AIM OF THE EXERCISE
Restate exactly, and only, the lines from the one with "The second view lost the PinkBowl" through the end of the data, with both of those end lines kept. Drop any pictures.

STORED DATA
§ §
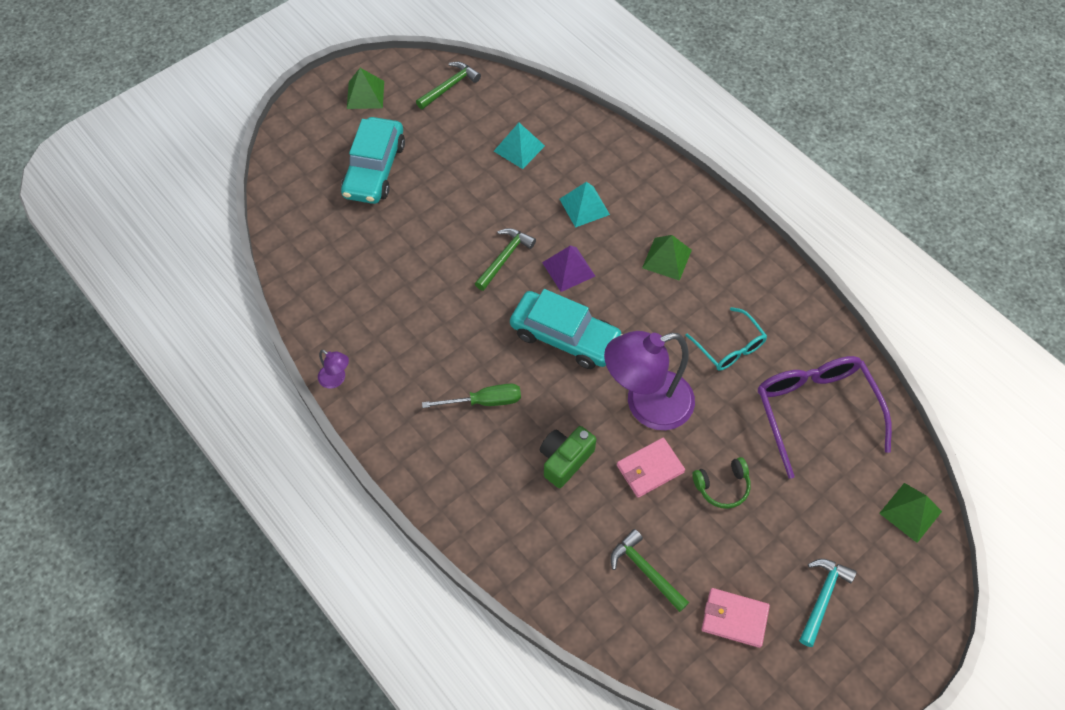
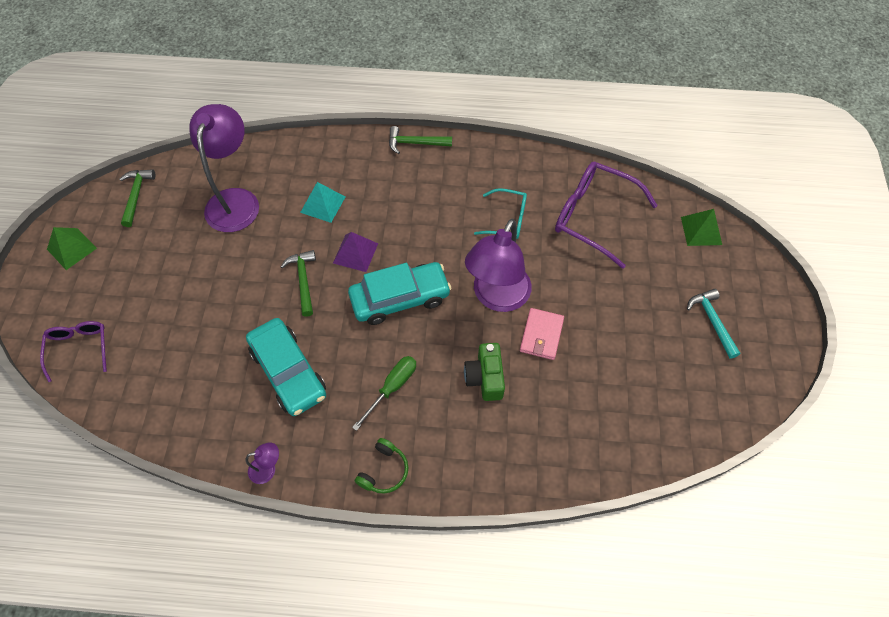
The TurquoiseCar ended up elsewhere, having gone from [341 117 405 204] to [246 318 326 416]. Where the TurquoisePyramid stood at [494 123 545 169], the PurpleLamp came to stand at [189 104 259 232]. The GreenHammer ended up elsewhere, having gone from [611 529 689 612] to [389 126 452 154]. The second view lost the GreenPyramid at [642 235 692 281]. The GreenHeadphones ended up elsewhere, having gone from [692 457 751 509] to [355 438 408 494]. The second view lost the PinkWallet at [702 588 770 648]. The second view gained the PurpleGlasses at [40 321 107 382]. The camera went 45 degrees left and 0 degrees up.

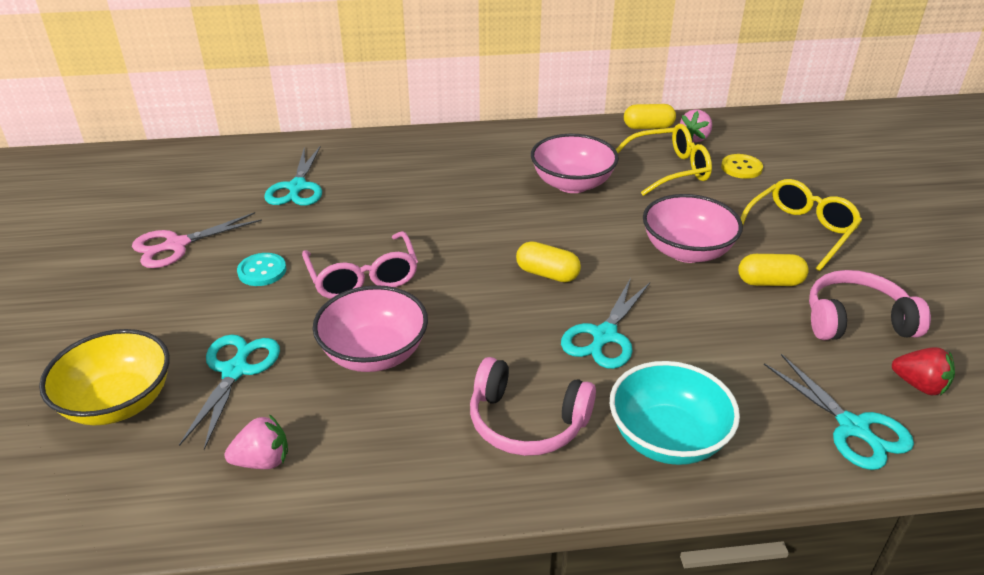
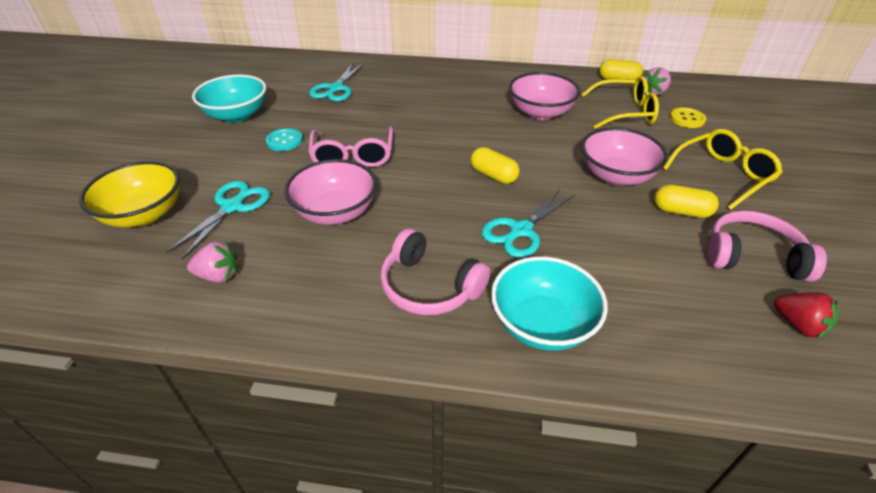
Where the PinkScissors stood at [132 212 262 268], the TurquoiseBowl came to stand at [192 74 266 123]. The second view lost the TurquoiseScissors at [764 354 914 470]. The camera went 15 degrees right and 5 degrees up.

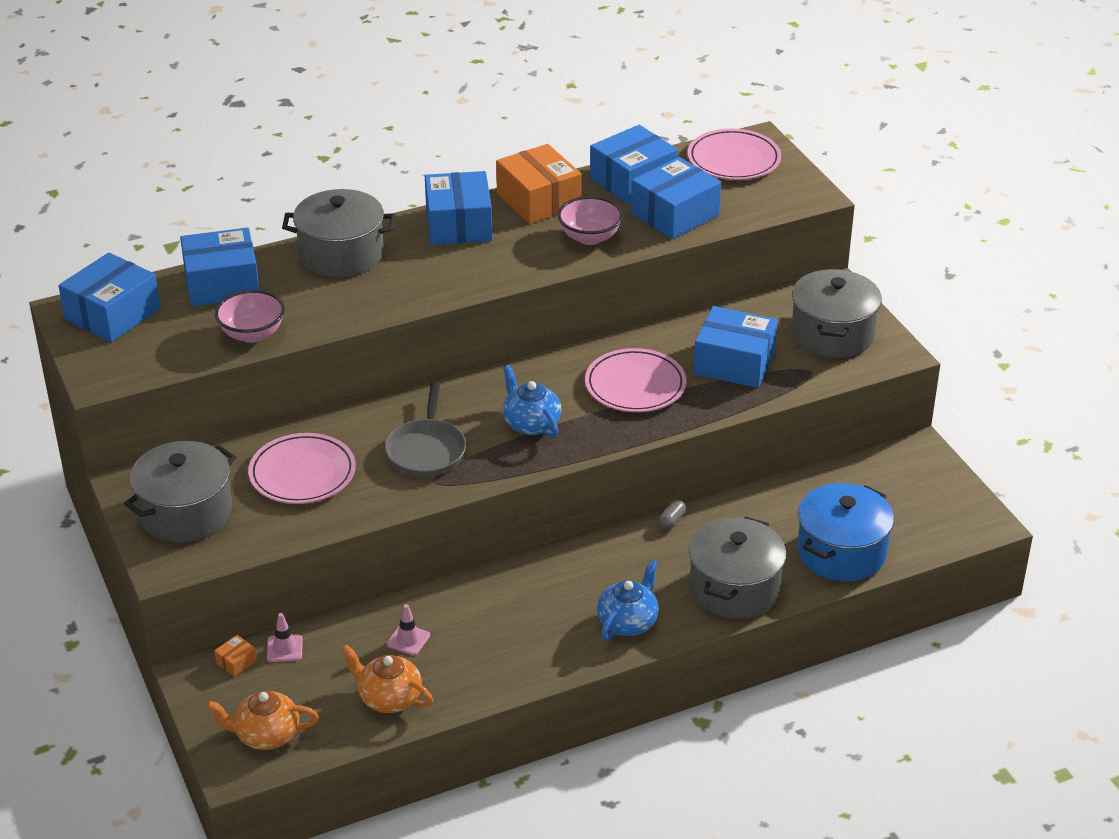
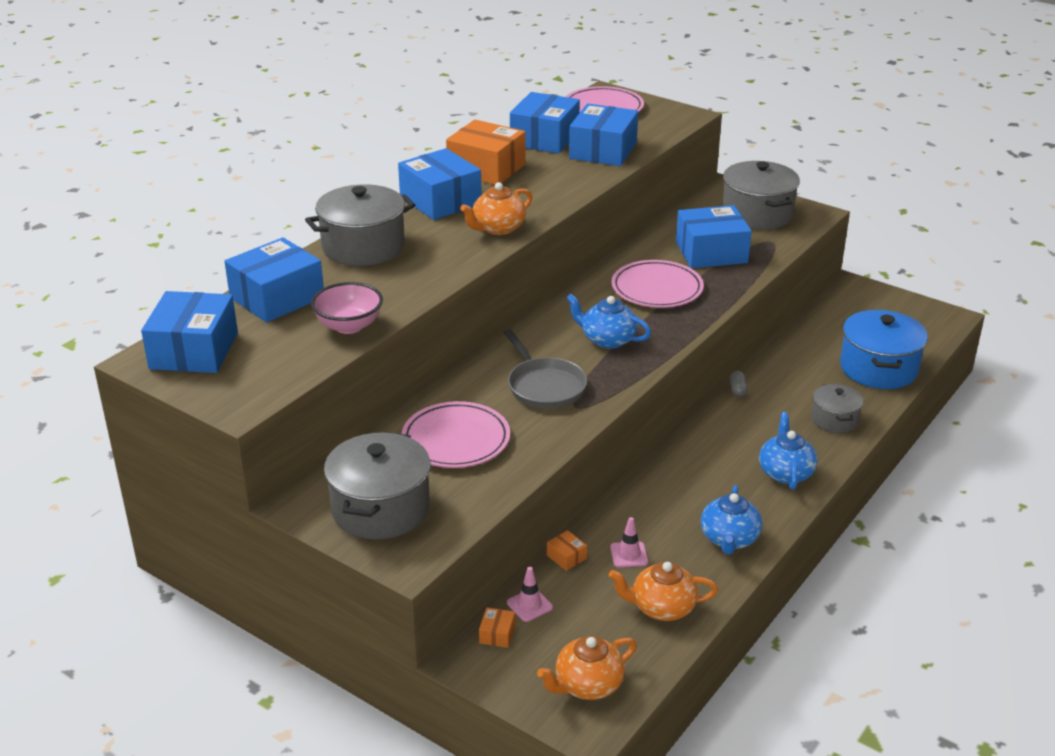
The second view lost the PinkBowl at [558 196 623 245]. The size of the GreyPot at [689 516 786 619] changed by a factor of 0.57. The second view gained the OrangeTeapot at [460 182 532 235]. The second view gained the OrangeBox at [547 530 587 571]. The second view gained the BlueTeapot at [701 485 762 555]. The camera went 30 degrees left and 5 degrees down.

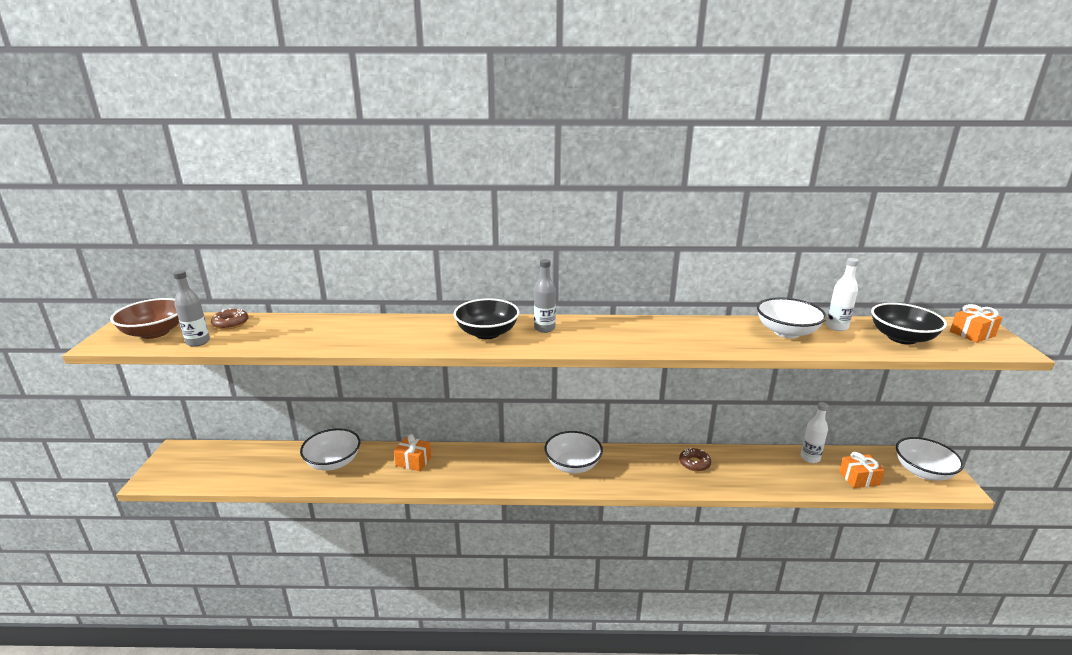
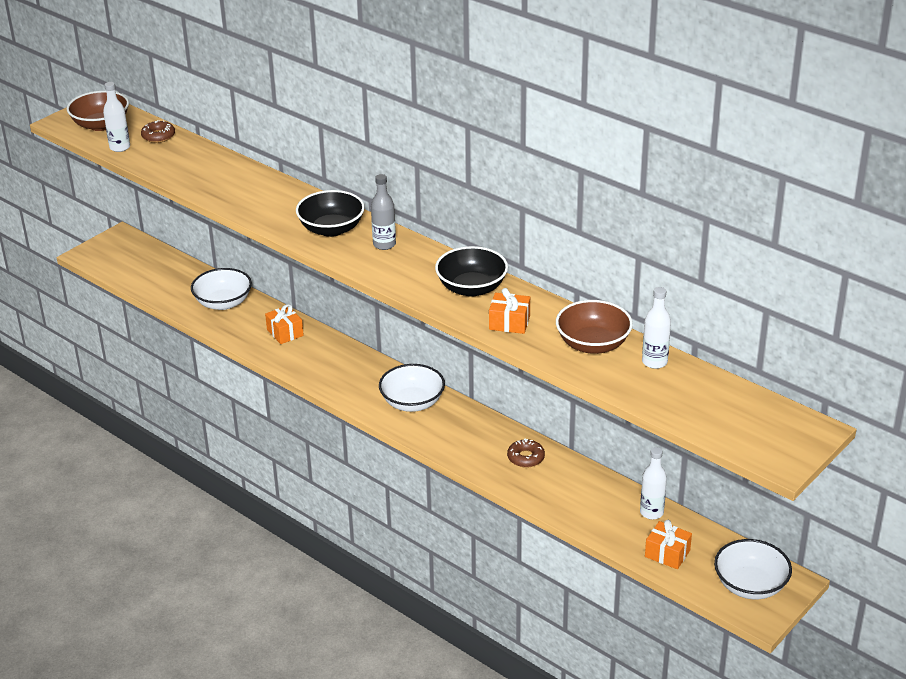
What was the GreyBottle at [173 270 210 347] turned into the WhiteBottle at [103 82 130 152]. What was the WhiteBowl at [757 297 827 338] turned into the BrownBowl at [556 300 633 354]. The BlackBowl ended up elsewhere, having gone from [871 303 947 345] to [435 246 508 297]. The OrangeGift ended up elsewhere, having gone from [950 304 1003 343] to [489 288 530 334]. The camera went 40 degrees right and 10 degrees up.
§ §
SOLUTION TO THIS PROBLEM
The second view lost the PinkBowl at [558 196 623 245]. The size of the GreyPot at [689 516 786 619] changed by a factor of 0.57. The second view gained the OrangeTeapot at [460 182 532 235]. The second view gained the OrangeBox at [547 530 587 571]. The second view gained the BlueTeapot at [701 485 762 555]. The camera went 30 degrees left and 5 degrees down.

What was the GreyBottle at [173 270 210 347] turned into the WhiteBottle at [103 82 130 152]. What was the WhiteBowl at [757 297 827 338] turned into the BrownBowl at [556 300 633 354]. The BlackBowl ended up elsewhere, having gone from [871 303 947 345] to [435 246 508 297]. The OrangeGift ended up elsewhere, having gone from [950 304 1003 343] to [489 288 530 334]. The camera went 40 degrees right and 10 degrees up.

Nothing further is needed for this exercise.